Required work – Write out the listing below in full and exactly, leaving out every picture.

Information provided –
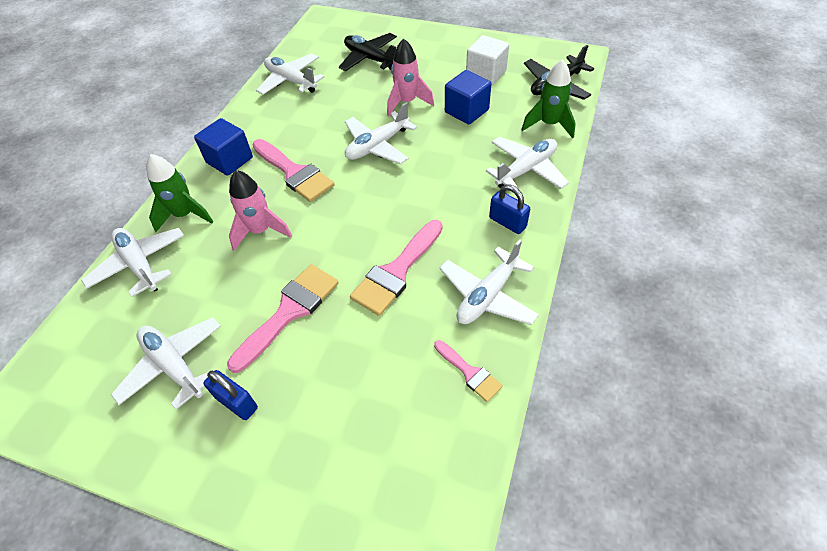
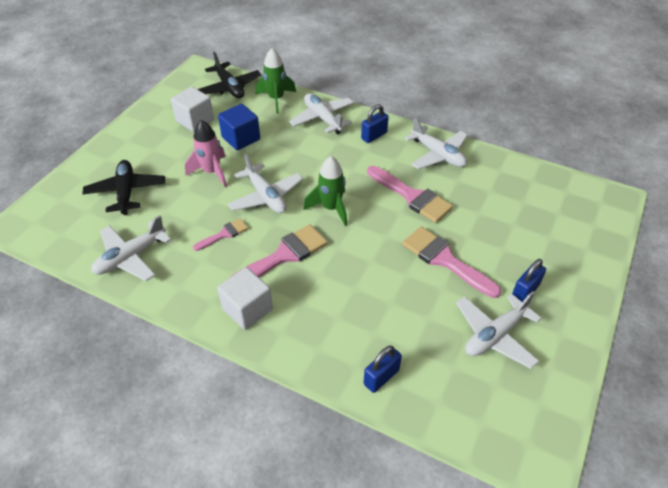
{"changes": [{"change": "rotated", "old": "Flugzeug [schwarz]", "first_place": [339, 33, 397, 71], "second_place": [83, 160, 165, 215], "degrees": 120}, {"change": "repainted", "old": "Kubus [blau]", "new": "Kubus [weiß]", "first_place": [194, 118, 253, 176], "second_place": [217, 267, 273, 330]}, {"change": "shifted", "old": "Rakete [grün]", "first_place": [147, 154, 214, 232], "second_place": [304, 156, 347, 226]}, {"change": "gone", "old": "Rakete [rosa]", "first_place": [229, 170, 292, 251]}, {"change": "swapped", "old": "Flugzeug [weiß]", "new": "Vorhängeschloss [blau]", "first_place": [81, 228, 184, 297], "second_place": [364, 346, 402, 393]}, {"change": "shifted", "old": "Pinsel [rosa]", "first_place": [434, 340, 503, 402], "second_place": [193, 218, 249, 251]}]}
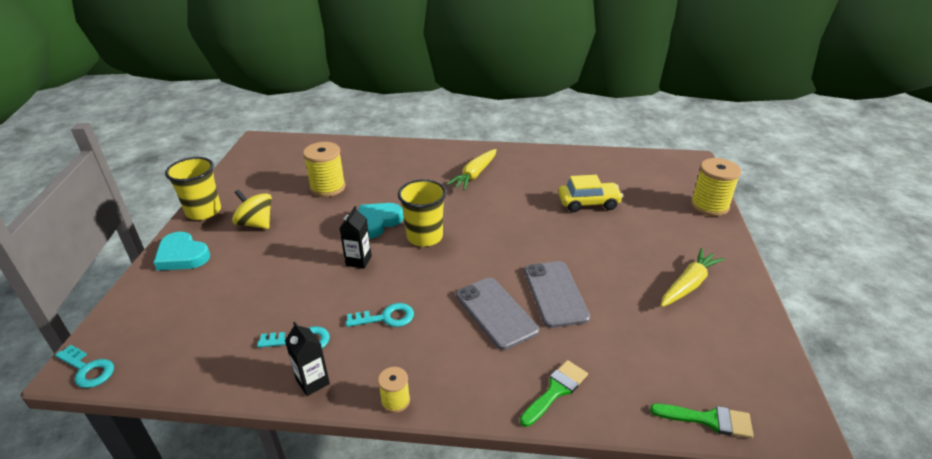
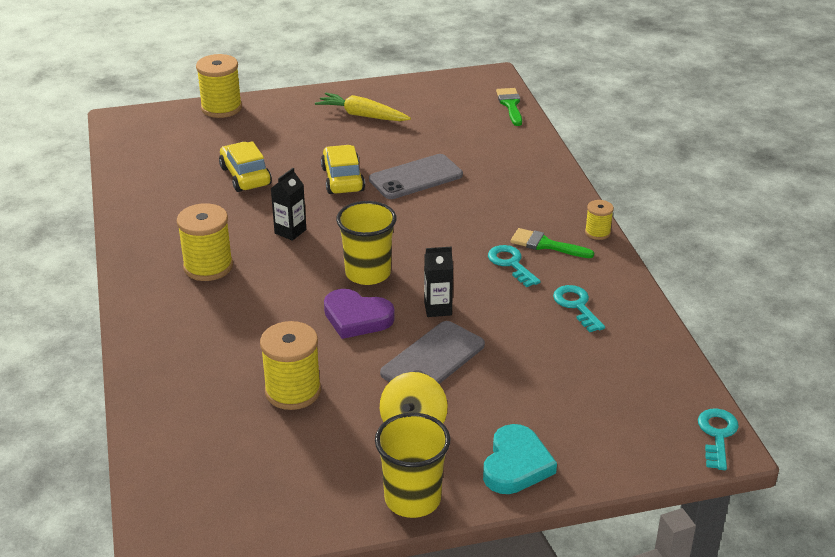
{"changes": [{"change": "swapped", "old": "Karotte [gelb]", "new": "Garnrolle [gelb]", "first_place": [446, 149, 497, 190], "second_place": [177, 203, 233, 281]}, {"change": "repainted", "old": "Herz [türkis]", "new": "Herz [lila]", "first_place": [358, 203, 404, 239], "second_place": [324, 289, 395, 339]}, {"change": "shifted", "old": "Handy [grau]", "first_place": [456, 278, 539, 350], "second_place": [380, 321, 485, 384]}, {"change": "shifted", "old": "Getränkekarton [schwarz]", "first_place": [285, 322, 330, 396], "second_place": [271, 168, 306, 241]}, {"change": "shifted", "old": "Pinsel [grün]", "first_place": [520, 360, 588, 427], "second_place": [510, 228, 594, 258]}, {"change": "new", "new": "Auto [gelb]", "second_place": [321, 145, 365, 194]}]}
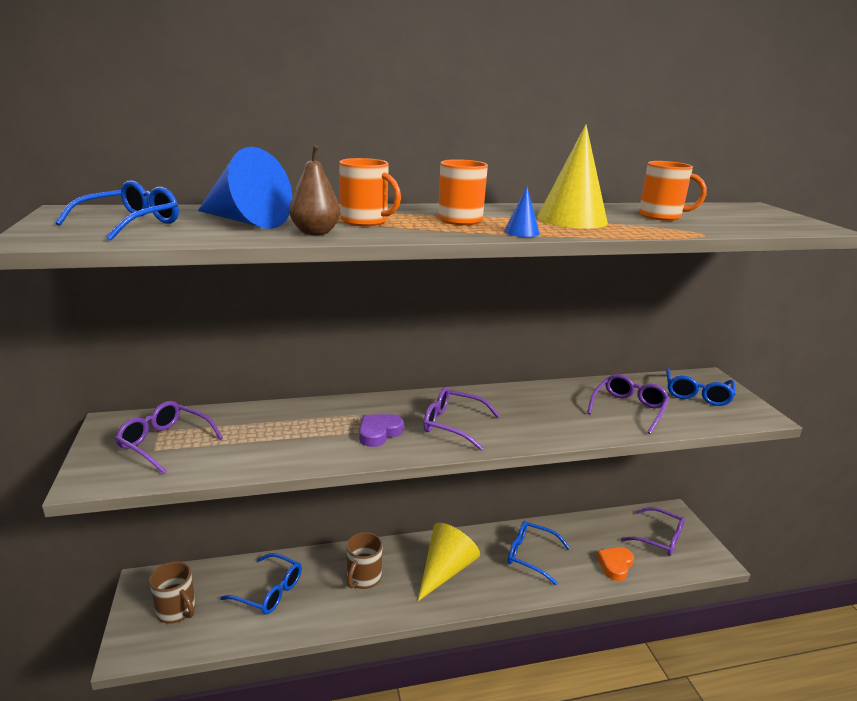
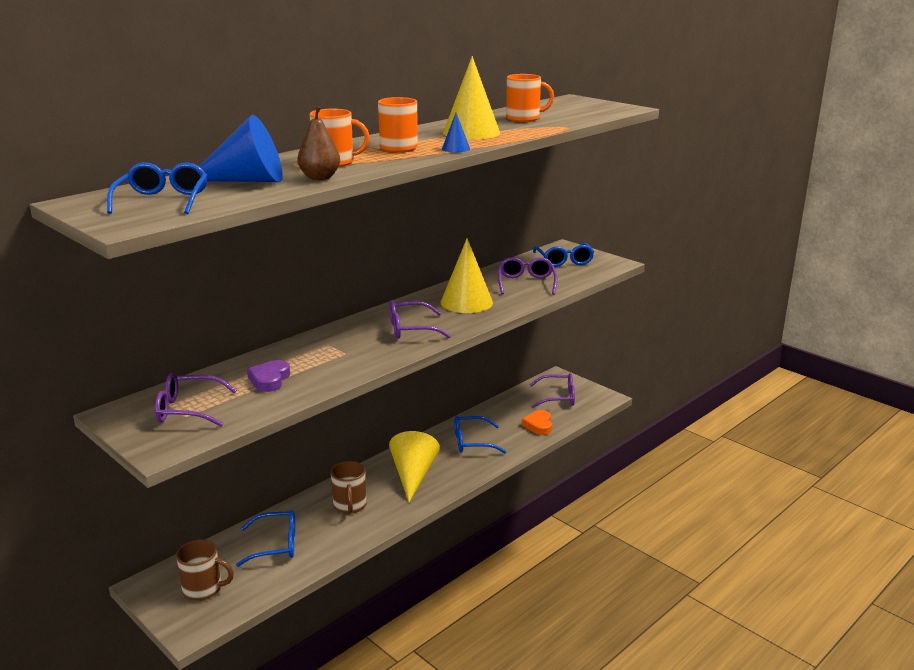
{"changes": [{"change": "shifted", "old": "Herz [lila]", "first_place": [359, 414, 404, 447], "second_place": [247, 360, 290, 392]}, {"change": "new", "new": "Kegel [gelb]", "second_place": [441, 238, 493, 313]}]}
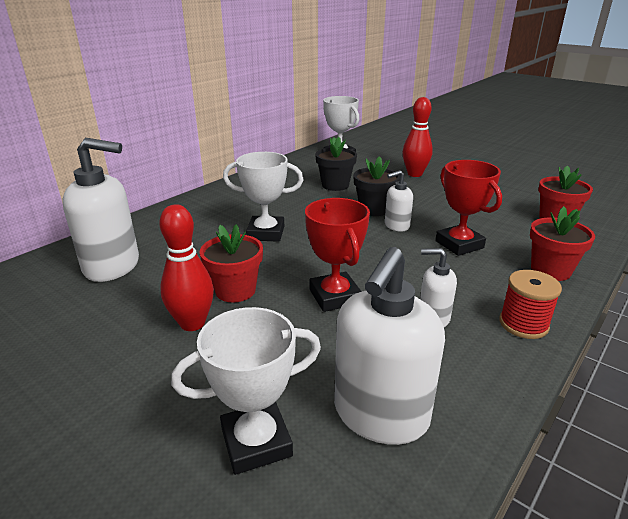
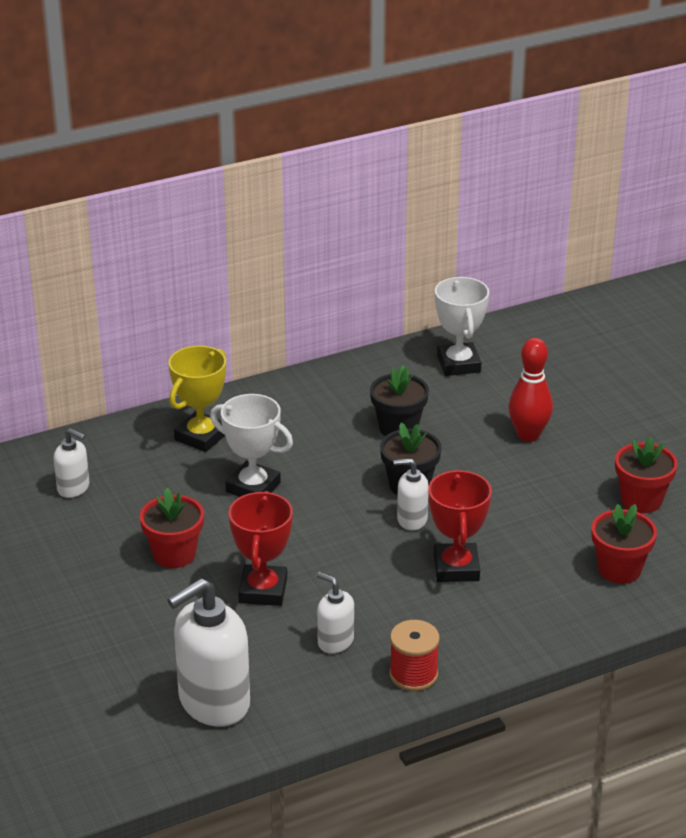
{"changes": [{"change": "scaled", "old": "Seifenspender [weiß]", "first_place": [63, 138, 139, 282], "second_place": [53, 428, 89, 498], "factor": 0.52}, {"change": "gone", "old": "Bowlingkegel [rot]", "first_place": [159, 204, 214, 331]}, {"change": "shifted", "old": "Blumentopf [rot]", "first_place": [530, 206, 595, 281], "second_place": [615, 437, 678, 513]}, {"change": "gone", "old": "Pokal [weiß]", "first_place": [171, 307, 321, 475]}, {"change": "new", "new": "Pokal [gelb]", "second_place": [168, 346, 226, 452]}]}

Answer –
{"changes": [{"change": "rotated", "old": "Flugzeug [schwarz]", "first_place": [339, 33, 397, 71], "second_place": [83, 160, 165, 215], "degrees": 120}, {"change": "repainted", "old": "Kubus [blau]", "new": "Kubus [weiß]", "first_place": [194, 118, 253, 176], "second_place": [217, 267, 273, 330]}, {"change": "shifted", "old": "Rakete [grün]", "first_place": [147, 154, 214, 232], "second_place": [304, 156, 347, 226]}, {"change": "gone", "old": "Rakete [rosa]", "first_place": [229, 170, 292, 251]}, {"change": "swapped", "old": "Flugzeug [weiß]", "new": "Vorhängeschloss [blau]", "first_place": [81, 228, 184, 297], "second_place": [364, 346, 402, 393]}, {"change": "shifted", "old": "Pinsel [rosa]", "first_place": [434, 340, 503, 402], "second_place": [193, 218, 249, 251]}]}
{"changes": [{"change": "swapped", "old": "Karotte [gelb]", "new": "Garnrolle [gelb]", "first_place": [446, 149, 497, 190], "second_place": [177, 203, 233, 281]}, {"change": "repainted", "old": "Herz [türkis]", "new": "Herz [lila]", "first_place": [358, 203, 404, 239], "second_place": [324, 289, 395, 339]}, {"change": "shifted", "old": "Handy [grau]", "first_place": [456, 278, 539, 350], "second_place": [380, 321, 485, 384]}, {"change": "shifted", "old": "Getränkekarton [schwarz]", "first_place": [285, 322, 330, 396], "second_place": [271, 168, 306, 241]}, {"change": "shifted", "old": "Pinsel [grün]", "first_place": [520, 360, 588, 427], "second_place": [510, 228, 594, 258]}, {"change": "new", "new": "Auto [gelb]", "second_place": [321, 145, 365, 194]}]}
{"changes": [{"change": "shifted", "old": "Herz [lila]", "first_place": [359, 414, 404, 447], "second_place": [247, 360, 290, 392]}, {"change": "new", "new": "Kegel [gelb]", "second_place": [441, 238, 493, 313]}]}
{"changes": [{"change": "scaled", "old": "Seifenspender [weiß]", "first_place": [63, 138, 139, 282], "second_place": [53, 428, 89, 498], "factor": 0.52}, {"change": "gone", "old": "Bowlingkegel [rot]", "first_place": [159, 204, 214, 331]}, {"change": "shifted", "old": "Blumentopf [rot]", "first_place": [530, 206, 595, 281], "second_place": [615, 437, 678, 513]}, {"change": "gone", "old": "Pokal [weiß]", "first_place": [171, 307, 321, 475]}, {"change": "new", "new": "Pokal [gelb]", "second_place": [168, 346, 226, 452]}]}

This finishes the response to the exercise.